++++ Provided information ++++

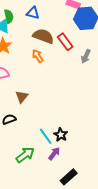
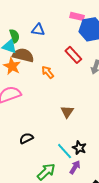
brown semicircle: (43, 36) -> (23, 55), moved
brown triangle: (22, 97) -> (67, 112), moved

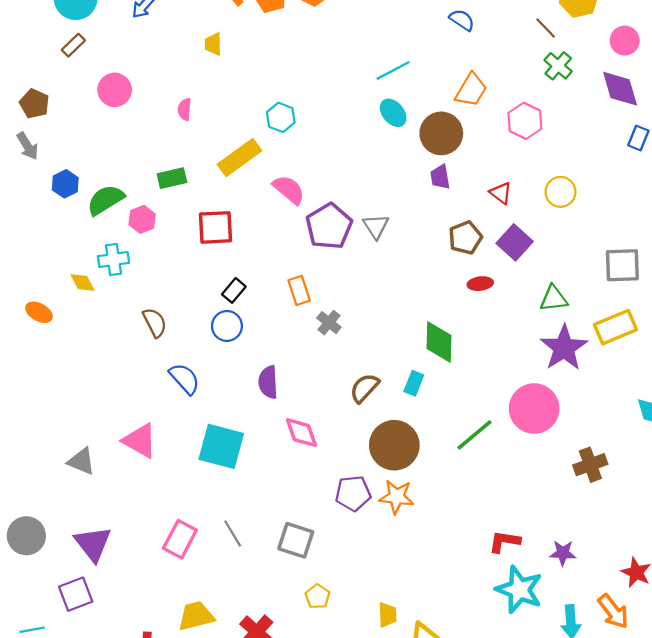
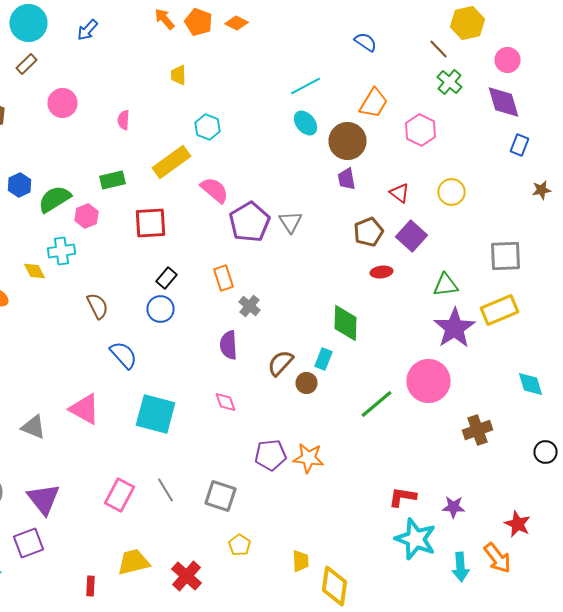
yellow trapezoid: (213, 44) -> (178, 75), moved
purple semicircle: (268, 382) -> (228, 345), moved
pink diamond: (301, 433) -> (226, 402), size x0.7
brown circle: (394, 445) -> (306, 383), moved, size x0.5

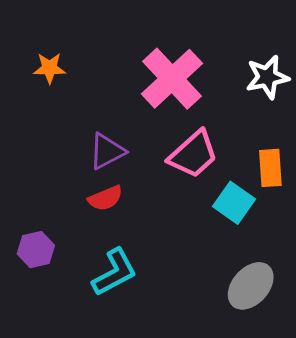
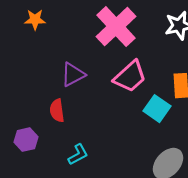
red semicircle: (105, 198) -> (57, 111), moved, turned 105
cyan L-shape: (115, 272) -> (78, 155), size x0.7

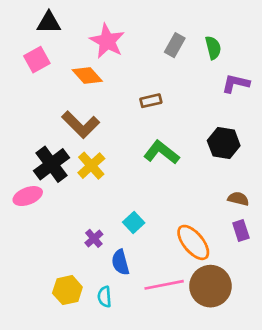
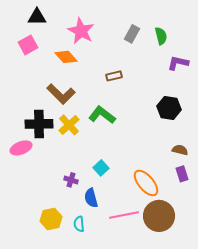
green L-shape: (161, 152) -> (102, 115), moved
black cross: (52, 164) -> (39, 124), turned 36
purple cross: (94, 238) -> (71, 180), turned -32

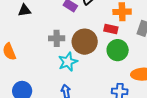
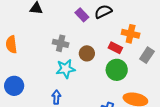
brown circle: (85, 42) -> (87, 53), size x0.6

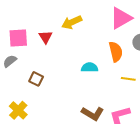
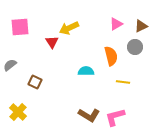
pink triangle: (121, 18) -> (116, 24), size x0.6
red triangle: (46, 37) -> (52, 42), moved
pink square: (18, 38) -> (20, 27), moved

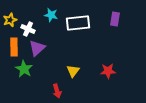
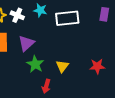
white cross: (28, 29) -> (17, 15), moved
green star: (24, 69) -> (35, 64), moved
red arrow: (57, 91) -> (46, 86), turned 32

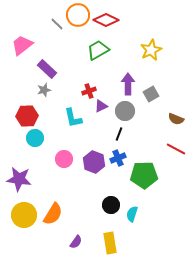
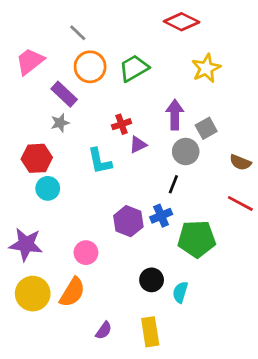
orange circle: (78, 15) -> (90, 67), moved
red diamond: (106, 20) -> (182, 22), moved
gray circle: (125, 111) -> (186, 151), moved
black line: (119, 134) -> (173, 184), moved
pink circle: (64, 159) -> (86, 253), moved

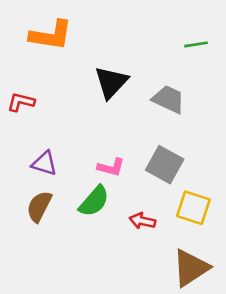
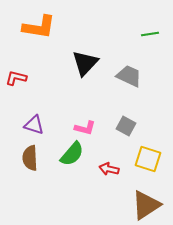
gray square: (165, 165) -> (126, 126), size x0.7
brown semicircle: (39, 206) -> (30, 158), turned -30

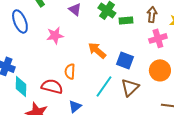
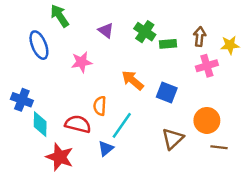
orange circle: (160, 70) -> (207, 120), moved
cyan line: (104, 86) -> (122, 125), moved
brown triangle: (130, 87) -> (173, 139), moved

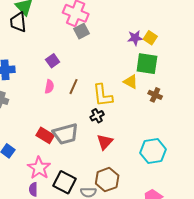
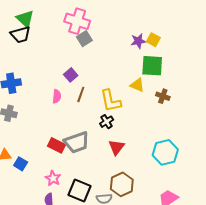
black trapezoid: (18, 22) -> (20, 35), turned -95
purple square: (53, 61) -> (71, 75), moved
pink star: (39, 168) -> (53, 178), size x0.7

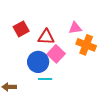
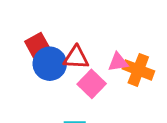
pink triangle: (75, 28) -> (118, 62), moved
blue circle: (38, 62) -> (50, 64), moved

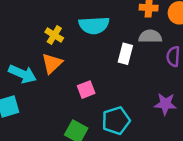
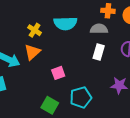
gray semicircle: (150, 36) -> (99, 29), moved
white rectangle: (125, 54) -> (99, 52), moved

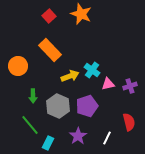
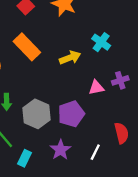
cyan cross: (92, 70) -> (101, 42), moved
yellow arrow: (70, 76) -> (70, 58), moved
purple cross: (130, 86) -> (120, 80), moved

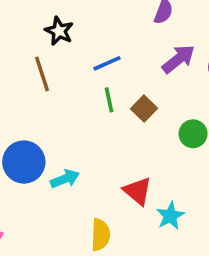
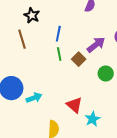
purple arrow: (178, 59) -> (96, 45), moved
blue line: (107, 63) -> (58, 34), turned -56

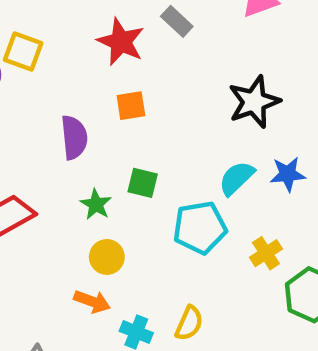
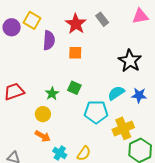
black star: (254, 102) -> (130, 61), turned -30
purple semicircle: (74, 137) -> (49, 40), moved
yellow cross: (266, 253) -> (123, 128), size x1.5
yellow circle: (107, 257) -> (43, 114), moved

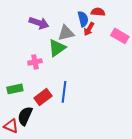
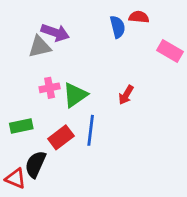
red arrow: (89, 29) -> (126, 95), moved
gray triangle: (66, 33) -> (40, 47), moved
green triangle: (57, 48) -> (75, 95), moved

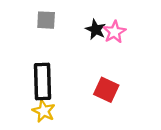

++++

• [What is required]: Retype exactly, please, the span from the line holding "white cross: (28, 29) -> (17, 15), moved" through the closing line of the data, both ends included, without the pictures.

• [Exercise response]:
white cross: (28, 29) -> (17, 15), moved
green star: (24, 69) -> (35, 64), moved
red arrow: (57, 91) -> (46, 86), turned 32

orange circle: (78, 15) -> (90, 67), moved
red diamond: (106, 20) -> (182, 22), moved
gray circle: (125, 111) -> (186, 151), moved
black line: (119, 134) -> (173, 184), moved
pink circle: (64, 159) -> (86, 253), moved

gray square: (165, 165) -> (126, 126), size x0.7
brown semicircle: (39, 206) -> (30, 158), turned -30

orange circle: (160, 70) -> (207, 120), moved
cyan line: (104, 86) -> (122, 125), moved
brown triangle: (130, 87) -> (173, 139), moved

black trapezoid: (18, 22) -> (20, 35), turned -95
purple square: (53, 61) -> (71, 75), moved
pink star: (39, 168) -> (53, 178), size x0.7

pink triangle: (75, 28) -> (118, 62), moved
blue circle: (38, 62) -> (50, 64), moved

gray semicircle: (150, 36) -> (99, 29), moved
white rectangle: (125, 54) -> (99, 52), moved

cyan cross: (92, 70) -> (101, 42), moved
yellow arrow: (70, 76) -> (70, 58), moved
purple cross: (130, 86) -> (120, 80), moved

purple arrow: (178, 59) -> (96, 45), moved
blue line: (107, 63) -> (58, 34), turned -56

black star: (254, 102) -> (130, 61), turned -30
purple semicircle: (74, 137) -> (49, 40), moved
yellow cross: (266, 253) -> (123, 128), size x1.5
yellow circle: (107, 257) -> (43, 114), moved

red arrow: (89, 29) -> (126, 95), moved
gray triangle: (66, 33) -> (40, 47), moved
green triangle: (57, 48) -> (75, 95), moved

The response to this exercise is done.